Records excerpted from a collection:
■ ■ ■ ■ ■ ■ ■
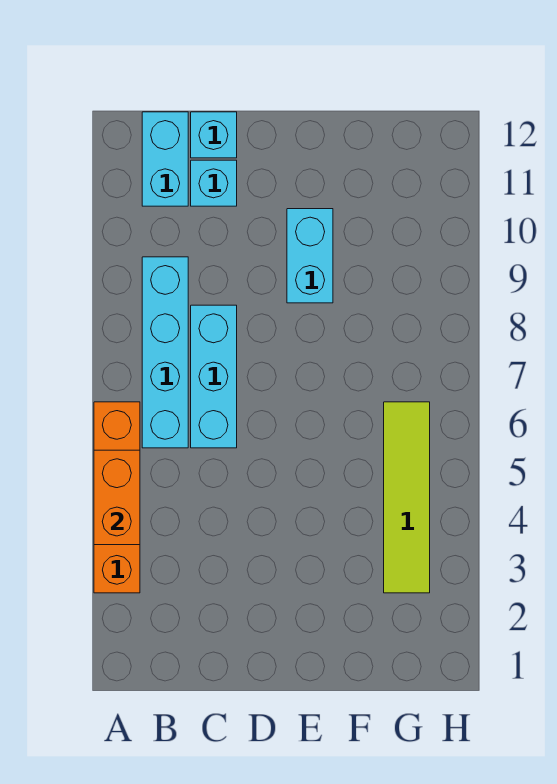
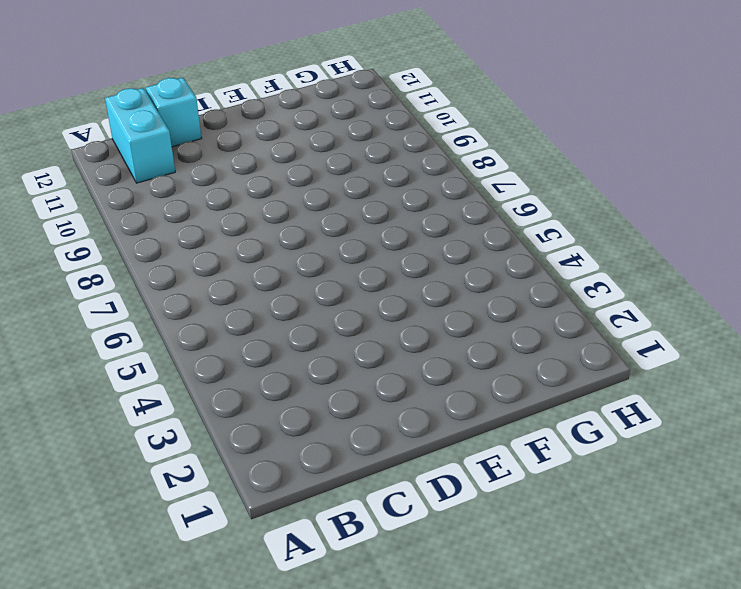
none -> orange brick A3:A6 level 1
none -> cyan brick B6:B9 level 1

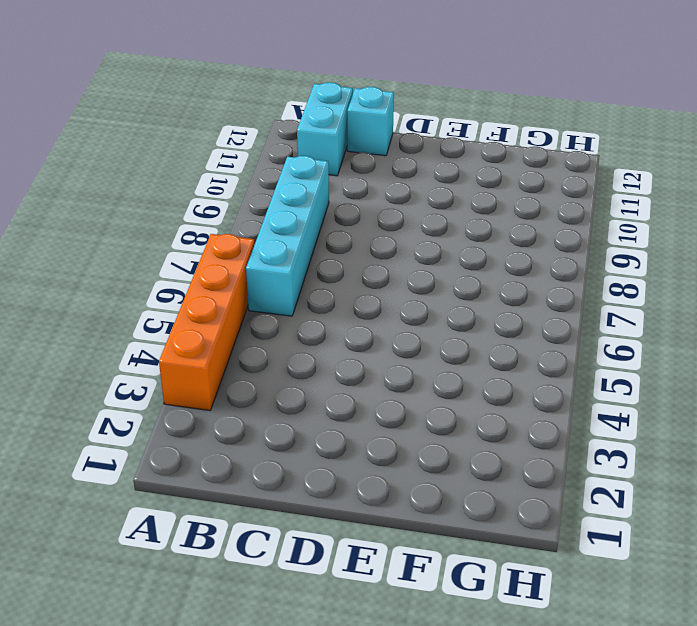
none -> cyan brick C6:C8 level 1
none -> cyan brick C11 level 1

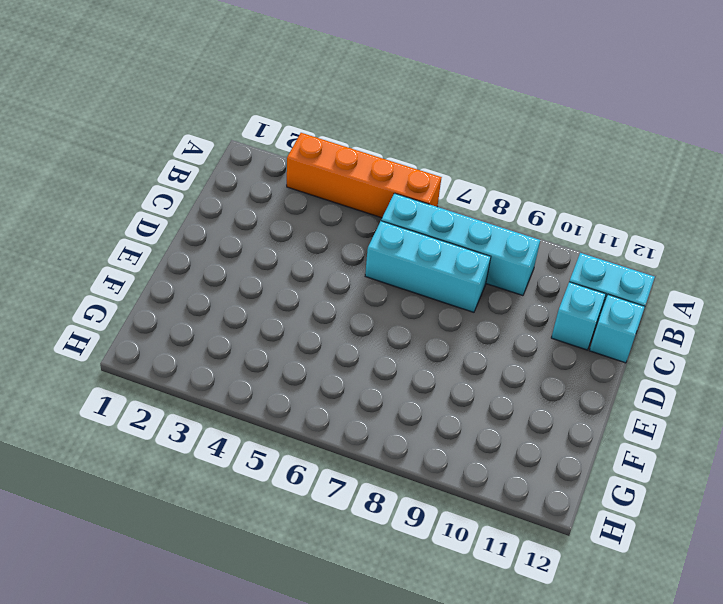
none -> cyan brick E9:E10 level 1
none -> lime tile G3:G6 level 1

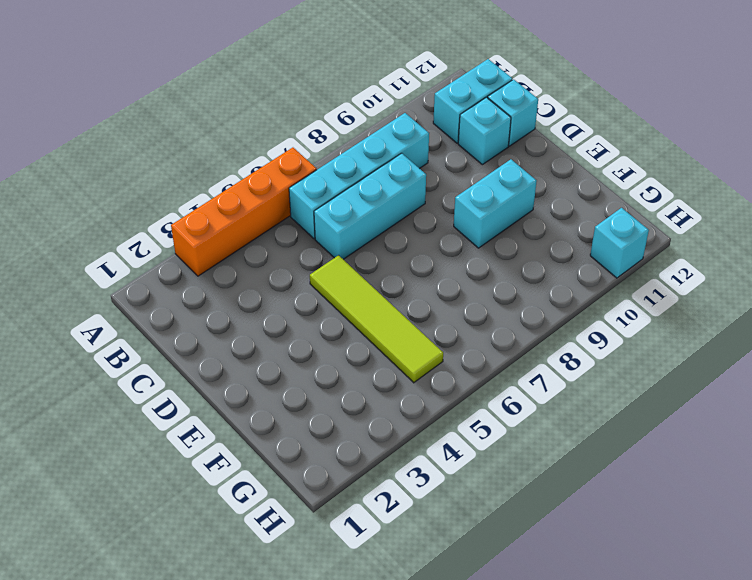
lime tile D5:G5 level 1 -> lime tile G3:G6 level 1
cyan brick H11 level 1 -> none
none -> orange brick A4:A5 level 2

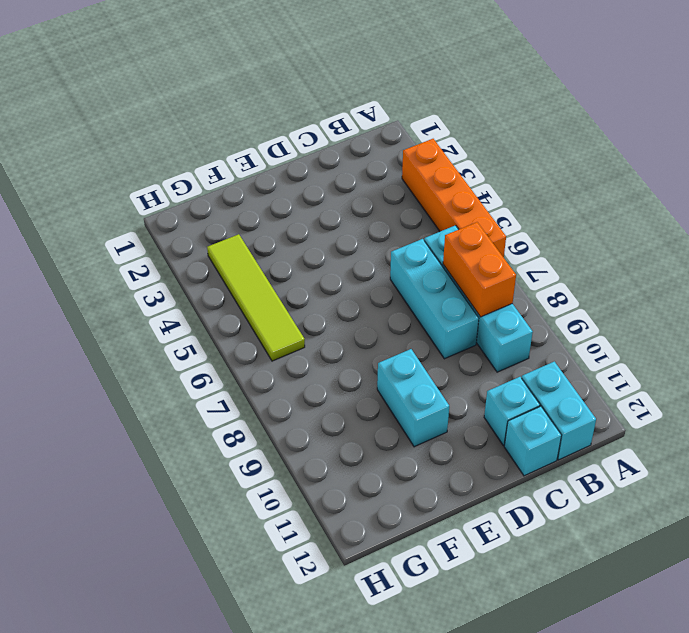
orange brick B7:B8 level 2 -> orange brick A4:A5 level 2

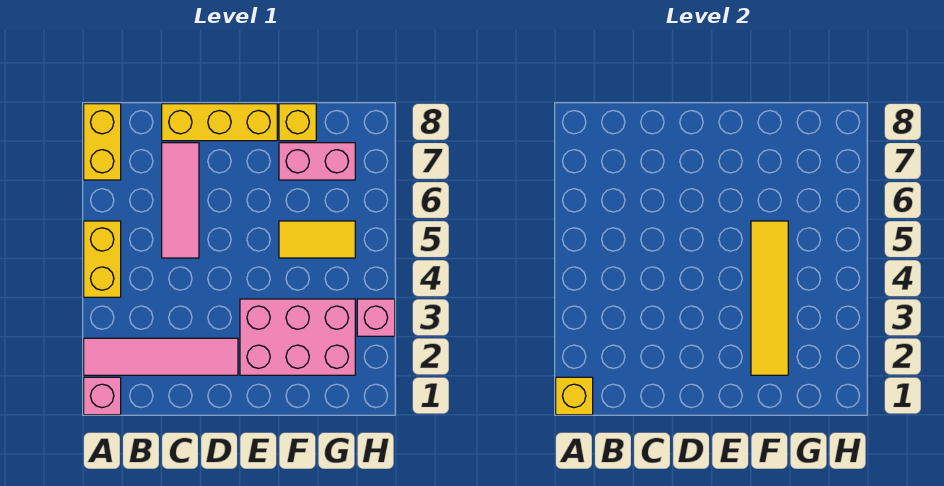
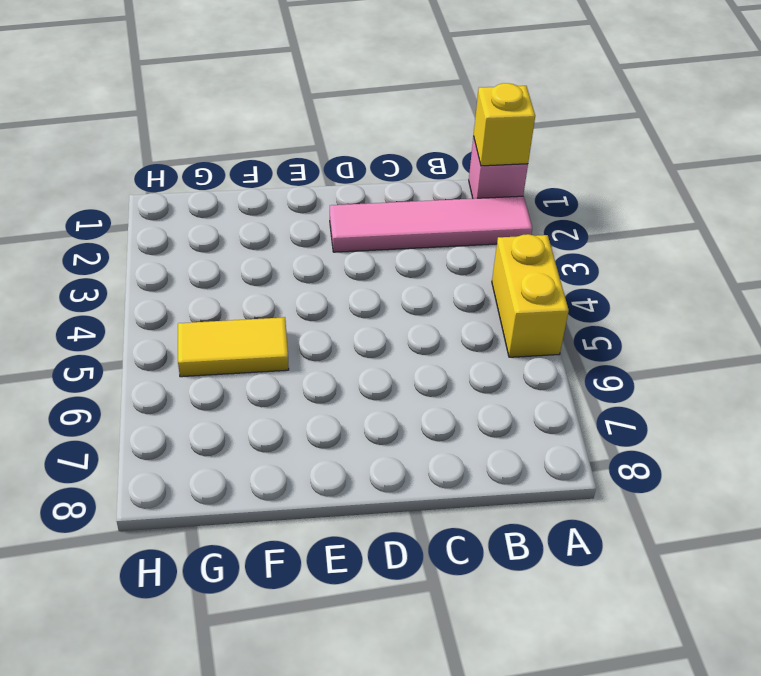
none -> yellow brick A7:A8 level 1
none -> pink tile C5:C7 level 1
none -> yellow brick C8:E8 level 1

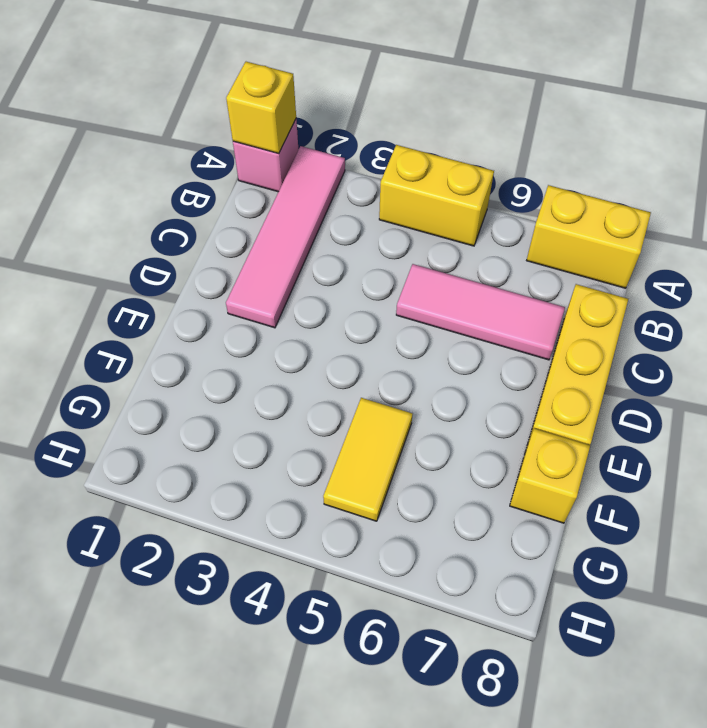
none -> pink brick E2:G3 level 1
none -> pink brick F7:G7 level 1
none -> pink brick H3 level 1

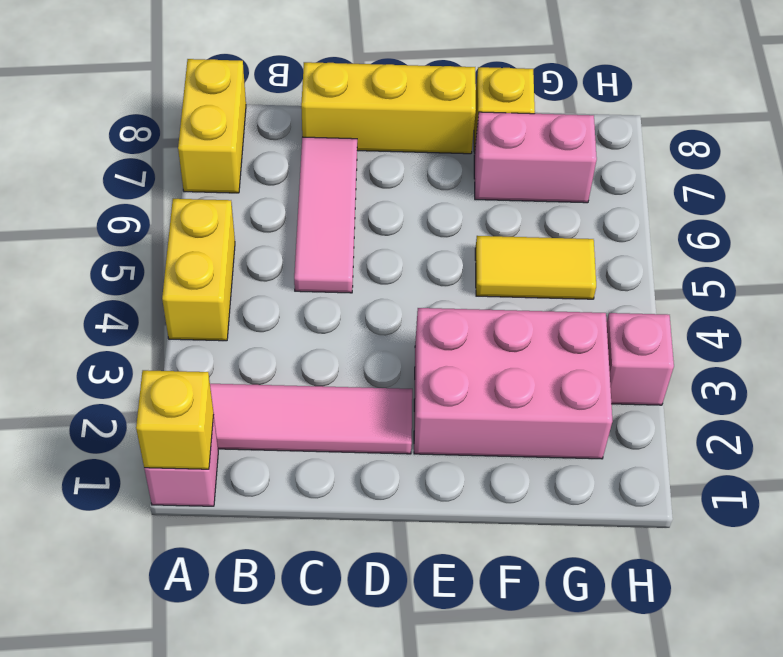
none -> yellow tile F2:F5 level 2

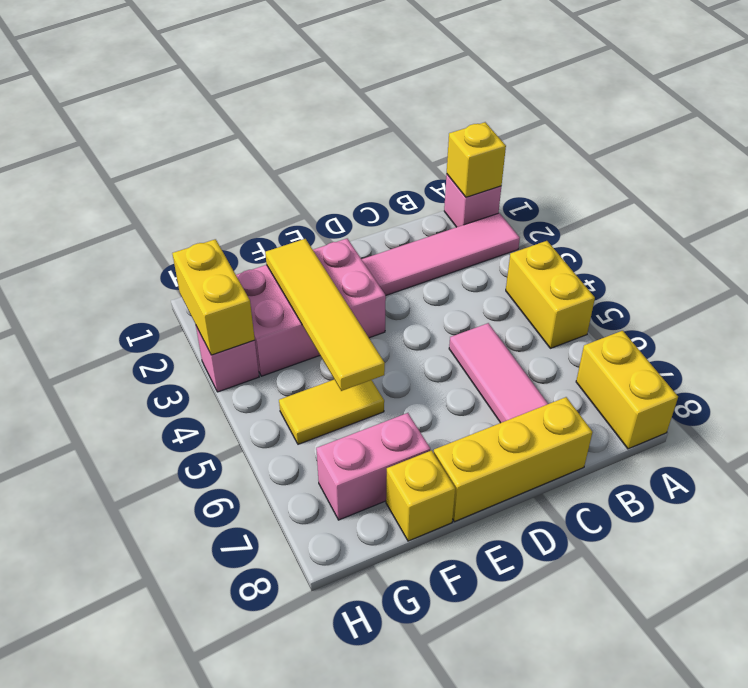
yellow brick H2:H3 level 2 -> none

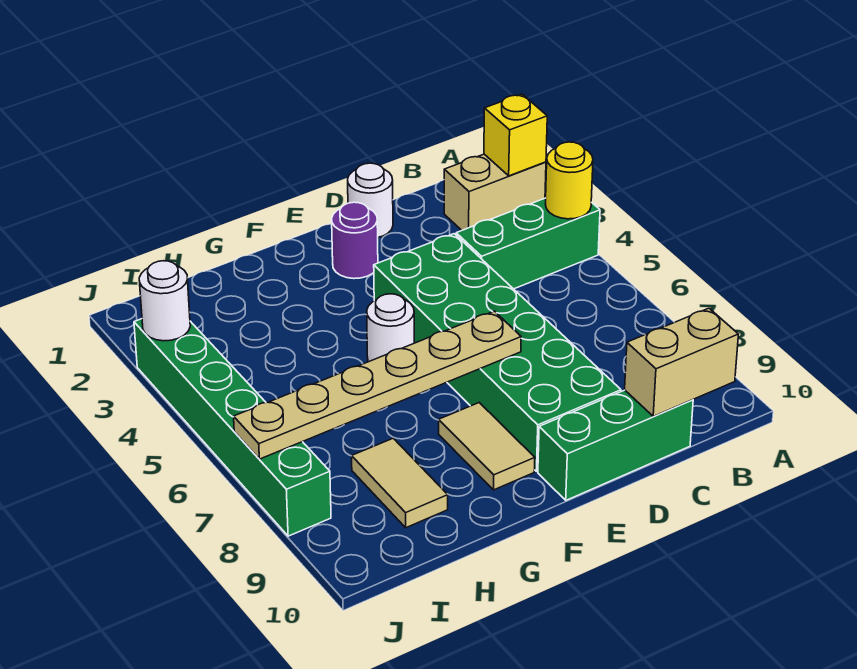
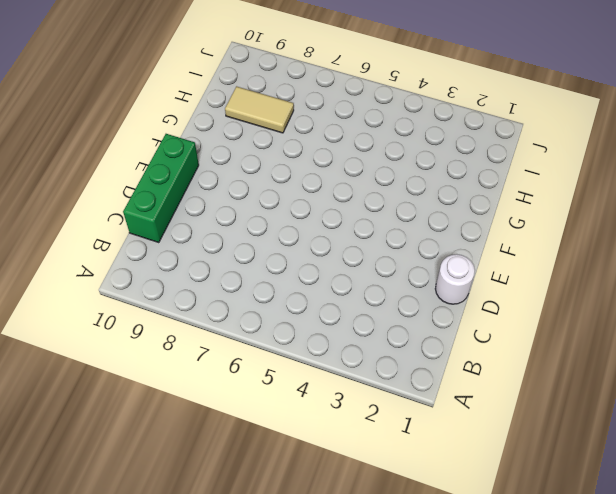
none -> tan brick A2:B2 level 1
none -> green brick A4:C4 level 1
none -> green brick D4:E9 level 1

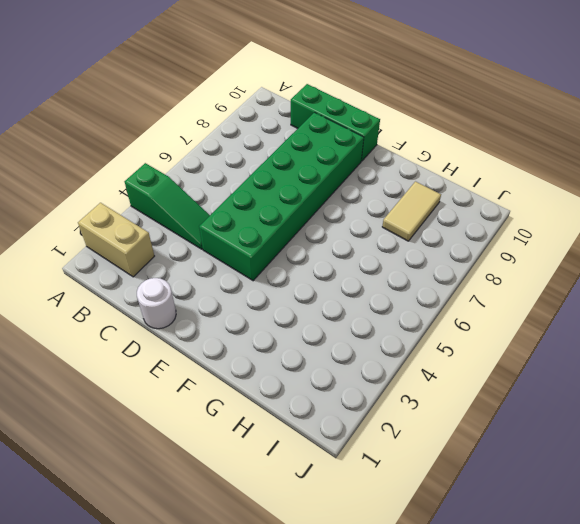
green slope A4:C4 level 1 top A -> green brick A4:C4 level 1
none -> purple round brick E2 level 1
none -> white round brick F5 level 1
none -> tan tile F8:F9 level 1

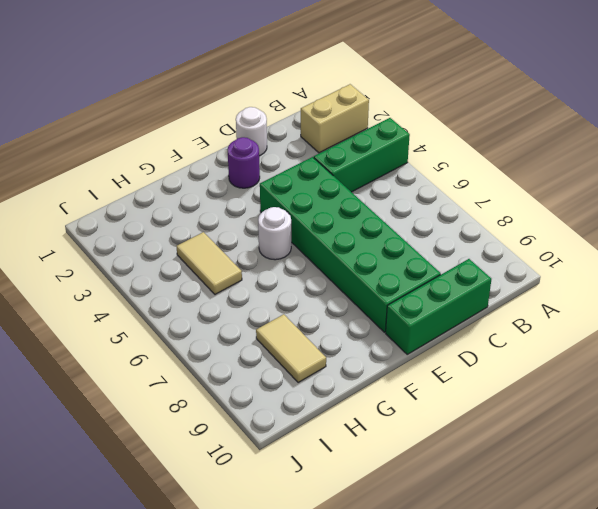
tan tile H4:H5 level 1 -> tan tile F8:F9 level 1
none -> green brick J3:J8 level 1
none -> yellow brick A2 level 2
none -> yellow round brick A4 level 2

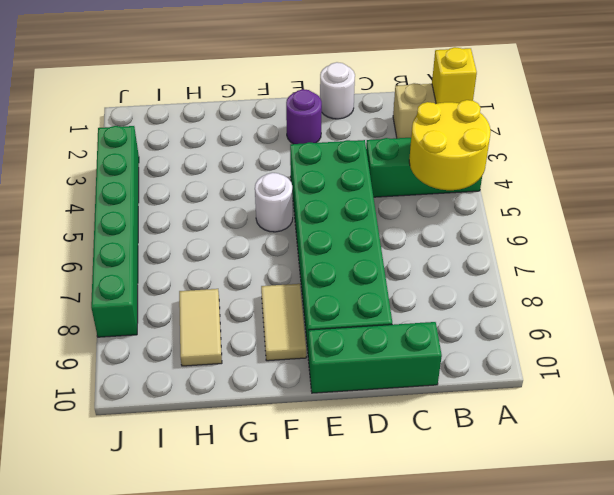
yellow round brick A4:B5 level 2 -> yellow round brick A4 level 2
none -> tan brick B10:C10 level 2
none -> tan plate E7:J7 level 2
none -> white round brick J3 level 2

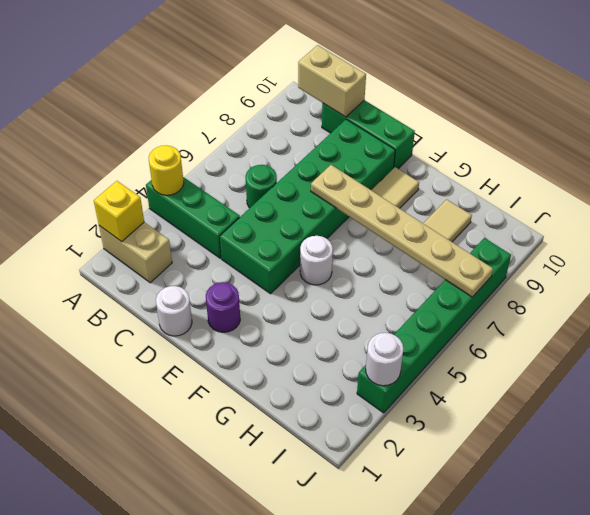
green round brick C6 level 1 -> none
■ ■ ■ ■ ■ ■ ■
PROBLEM: Could you write out exactly the lines running from the one with "none -> white round brick F5 level 1" through the last line of the data above, both ends kept, and omit any picture?

ANSWER TO THIS PROBLEM:
none -> white round brick F5 level 1
none -> tan tile F8:F9 level 1

tan tile H4:H5 level 1 -> tan tile F8:F9 level 1
none -> green brick J3:J8 level 1
none -> yellow brick A2 level 2
none -> yellow round brick A4 level 2

yellow round brick A4:B5 level 2 -> yellow round brick A4 level 2
none -> tan brick B10:C10 level 2
none -> tan plate E7:J7 level 2
none -> white round brick J3 level 2

green round brick C6 level 1 -> none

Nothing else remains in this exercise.